*WHAT YOU WILL DO*: Somewhere below are a line with "blue jar: 4 -> 3" and a later line with "blue light bulb: 1 -> 4". Output exactly those lines and all lines between them.

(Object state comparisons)
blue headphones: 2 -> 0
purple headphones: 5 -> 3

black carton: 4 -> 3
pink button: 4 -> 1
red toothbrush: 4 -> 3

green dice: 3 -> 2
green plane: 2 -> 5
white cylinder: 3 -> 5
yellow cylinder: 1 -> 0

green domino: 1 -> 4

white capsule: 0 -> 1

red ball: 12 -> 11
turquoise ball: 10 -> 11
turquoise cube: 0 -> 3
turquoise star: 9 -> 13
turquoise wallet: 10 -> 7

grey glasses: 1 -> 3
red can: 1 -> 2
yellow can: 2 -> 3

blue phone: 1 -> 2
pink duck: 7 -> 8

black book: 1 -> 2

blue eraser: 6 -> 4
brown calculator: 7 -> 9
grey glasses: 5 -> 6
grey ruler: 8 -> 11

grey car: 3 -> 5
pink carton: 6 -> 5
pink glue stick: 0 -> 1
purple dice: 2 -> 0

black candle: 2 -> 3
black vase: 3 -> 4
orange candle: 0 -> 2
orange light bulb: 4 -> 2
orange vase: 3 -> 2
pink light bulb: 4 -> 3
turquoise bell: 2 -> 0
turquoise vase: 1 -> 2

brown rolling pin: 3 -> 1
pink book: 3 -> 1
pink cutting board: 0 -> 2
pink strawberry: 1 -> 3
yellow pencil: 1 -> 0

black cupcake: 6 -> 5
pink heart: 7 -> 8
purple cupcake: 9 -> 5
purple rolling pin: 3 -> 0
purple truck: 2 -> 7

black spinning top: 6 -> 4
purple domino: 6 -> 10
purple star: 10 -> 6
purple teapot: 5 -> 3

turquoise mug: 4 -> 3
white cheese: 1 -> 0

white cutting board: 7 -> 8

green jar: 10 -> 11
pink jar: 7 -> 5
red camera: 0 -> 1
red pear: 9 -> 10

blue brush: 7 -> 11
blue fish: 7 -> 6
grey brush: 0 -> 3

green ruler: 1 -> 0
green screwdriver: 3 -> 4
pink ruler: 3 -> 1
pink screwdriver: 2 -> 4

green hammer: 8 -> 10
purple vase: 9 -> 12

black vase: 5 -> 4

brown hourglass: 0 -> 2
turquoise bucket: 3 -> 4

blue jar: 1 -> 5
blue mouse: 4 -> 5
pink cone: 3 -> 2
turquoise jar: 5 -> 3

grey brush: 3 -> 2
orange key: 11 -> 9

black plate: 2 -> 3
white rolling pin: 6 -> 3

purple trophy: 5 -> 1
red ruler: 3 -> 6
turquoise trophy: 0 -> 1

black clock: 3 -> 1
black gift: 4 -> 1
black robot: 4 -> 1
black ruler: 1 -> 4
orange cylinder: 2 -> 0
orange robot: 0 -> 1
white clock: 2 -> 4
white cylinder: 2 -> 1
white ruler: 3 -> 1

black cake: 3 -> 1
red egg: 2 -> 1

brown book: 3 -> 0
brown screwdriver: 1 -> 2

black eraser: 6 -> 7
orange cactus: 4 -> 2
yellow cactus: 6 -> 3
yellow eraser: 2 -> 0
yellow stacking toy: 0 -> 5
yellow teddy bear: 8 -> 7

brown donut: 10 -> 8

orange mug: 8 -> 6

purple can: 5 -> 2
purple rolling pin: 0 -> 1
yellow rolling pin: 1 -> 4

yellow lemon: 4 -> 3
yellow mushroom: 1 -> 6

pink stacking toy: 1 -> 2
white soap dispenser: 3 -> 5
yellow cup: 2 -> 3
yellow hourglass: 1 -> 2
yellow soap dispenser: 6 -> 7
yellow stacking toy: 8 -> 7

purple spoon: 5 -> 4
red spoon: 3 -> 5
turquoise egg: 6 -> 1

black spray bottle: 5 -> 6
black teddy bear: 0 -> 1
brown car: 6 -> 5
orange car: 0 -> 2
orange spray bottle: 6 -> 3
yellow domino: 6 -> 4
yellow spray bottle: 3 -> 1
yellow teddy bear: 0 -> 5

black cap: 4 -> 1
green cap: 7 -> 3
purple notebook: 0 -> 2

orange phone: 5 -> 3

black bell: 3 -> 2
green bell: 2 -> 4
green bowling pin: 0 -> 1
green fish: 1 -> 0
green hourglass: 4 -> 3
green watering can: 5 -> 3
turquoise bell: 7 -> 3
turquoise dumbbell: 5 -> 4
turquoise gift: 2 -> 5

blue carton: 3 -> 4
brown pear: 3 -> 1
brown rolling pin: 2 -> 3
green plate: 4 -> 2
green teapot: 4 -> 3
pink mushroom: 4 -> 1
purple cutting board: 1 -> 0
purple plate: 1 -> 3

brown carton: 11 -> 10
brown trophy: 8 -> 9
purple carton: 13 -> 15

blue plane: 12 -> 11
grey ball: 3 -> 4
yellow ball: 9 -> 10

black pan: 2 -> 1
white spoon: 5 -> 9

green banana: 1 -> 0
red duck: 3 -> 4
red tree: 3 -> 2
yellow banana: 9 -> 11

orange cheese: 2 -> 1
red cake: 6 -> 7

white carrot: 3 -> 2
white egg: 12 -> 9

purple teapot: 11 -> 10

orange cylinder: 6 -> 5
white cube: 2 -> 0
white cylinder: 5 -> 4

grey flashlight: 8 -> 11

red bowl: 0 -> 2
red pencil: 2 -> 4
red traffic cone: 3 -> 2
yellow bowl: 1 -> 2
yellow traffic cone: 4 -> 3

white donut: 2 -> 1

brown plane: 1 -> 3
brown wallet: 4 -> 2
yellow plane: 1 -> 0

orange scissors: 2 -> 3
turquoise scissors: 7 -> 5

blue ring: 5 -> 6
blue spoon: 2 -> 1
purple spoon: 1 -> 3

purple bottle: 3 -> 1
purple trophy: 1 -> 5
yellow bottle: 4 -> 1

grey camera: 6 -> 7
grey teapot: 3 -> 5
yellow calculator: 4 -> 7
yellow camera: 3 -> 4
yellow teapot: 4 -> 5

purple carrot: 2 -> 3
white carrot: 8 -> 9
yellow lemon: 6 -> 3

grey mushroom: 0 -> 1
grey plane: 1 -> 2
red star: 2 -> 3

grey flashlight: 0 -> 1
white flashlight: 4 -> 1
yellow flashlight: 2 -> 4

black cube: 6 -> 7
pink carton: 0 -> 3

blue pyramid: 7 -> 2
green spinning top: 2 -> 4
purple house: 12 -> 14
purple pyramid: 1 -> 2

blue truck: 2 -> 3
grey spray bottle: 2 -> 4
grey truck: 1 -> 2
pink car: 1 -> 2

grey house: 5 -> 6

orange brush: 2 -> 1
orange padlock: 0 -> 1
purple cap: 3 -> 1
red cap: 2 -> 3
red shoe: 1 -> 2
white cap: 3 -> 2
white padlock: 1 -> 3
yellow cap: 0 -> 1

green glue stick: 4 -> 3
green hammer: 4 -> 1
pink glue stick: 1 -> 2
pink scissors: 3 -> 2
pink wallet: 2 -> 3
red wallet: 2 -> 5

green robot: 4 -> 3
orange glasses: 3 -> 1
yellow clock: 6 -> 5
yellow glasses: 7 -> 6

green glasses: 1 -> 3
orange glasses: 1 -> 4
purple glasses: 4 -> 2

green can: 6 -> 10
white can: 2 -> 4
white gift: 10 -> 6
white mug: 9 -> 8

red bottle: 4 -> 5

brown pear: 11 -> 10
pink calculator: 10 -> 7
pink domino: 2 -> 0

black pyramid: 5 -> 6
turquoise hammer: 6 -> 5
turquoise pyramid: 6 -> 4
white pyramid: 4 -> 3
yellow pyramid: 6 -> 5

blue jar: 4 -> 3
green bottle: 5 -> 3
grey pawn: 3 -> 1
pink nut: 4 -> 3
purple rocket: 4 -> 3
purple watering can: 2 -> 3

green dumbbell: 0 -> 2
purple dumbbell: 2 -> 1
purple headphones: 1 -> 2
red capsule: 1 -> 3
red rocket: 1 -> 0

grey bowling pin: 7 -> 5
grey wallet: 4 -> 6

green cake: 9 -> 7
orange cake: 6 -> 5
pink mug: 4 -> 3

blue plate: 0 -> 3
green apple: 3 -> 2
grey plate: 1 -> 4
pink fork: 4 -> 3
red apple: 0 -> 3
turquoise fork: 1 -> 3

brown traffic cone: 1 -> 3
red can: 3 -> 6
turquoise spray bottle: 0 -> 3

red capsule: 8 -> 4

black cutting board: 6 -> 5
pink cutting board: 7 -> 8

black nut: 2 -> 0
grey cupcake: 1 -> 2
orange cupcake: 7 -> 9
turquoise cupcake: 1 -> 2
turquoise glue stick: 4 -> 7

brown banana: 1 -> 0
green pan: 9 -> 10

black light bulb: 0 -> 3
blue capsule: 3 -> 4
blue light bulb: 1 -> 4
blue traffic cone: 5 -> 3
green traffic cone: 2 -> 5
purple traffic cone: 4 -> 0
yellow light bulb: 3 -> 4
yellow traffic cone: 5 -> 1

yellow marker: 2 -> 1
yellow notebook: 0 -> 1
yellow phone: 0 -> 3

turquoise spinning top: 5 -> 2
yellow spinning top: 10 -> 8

*RESULT OF THE TASK*:
blue jar: 4 -> 3
green bottle: 5 -> 3
grey pawn: 3 -> 1
pink nut: 4 -> 3
purple rocket: 4 -> 3
purple watering can: 2 -> 3

green dumbbell: 0 -> 2
purple dumbbell: 2 -> 1
purple headphones: 1 -> 2
red capsule: 1 -> 3
red rocket: 1 -> 0

grey bowling pin: 7 -> 5
grey wallet: 4 -> 6

green cake: 9 -> 7
orange cake: 6 -> 5
pink mug: 4 -> 3

blue plate: 0 -> 3
green apple: 3 -> 2
grey plate: 1 -> 4
pink fork: 4 -> 3
red apple: 0 -> 3
turquoise fork: 1 -> 3

brown traffic cone: 1 -> 3
red can: 3 -> 6
turquoise spray bottle: 0 -> 3

red capsule: 8 -> 4

black cutting board: 6 -> 5
pink cutting board: 7 -> 8

black nut: 2 -> 0
grey cupcake: 1 -> 2
orange cupcake: 7 -> 9
turquoise cupcake: 1 -> 2
turquoise glue stick: 4 -> 7

brown banana: 1 -> 0
green pan: 9 -> 10

black light bulb: 0 -> 3
blue capsule: 3 -> 4
blue light bulb: 1 -> 4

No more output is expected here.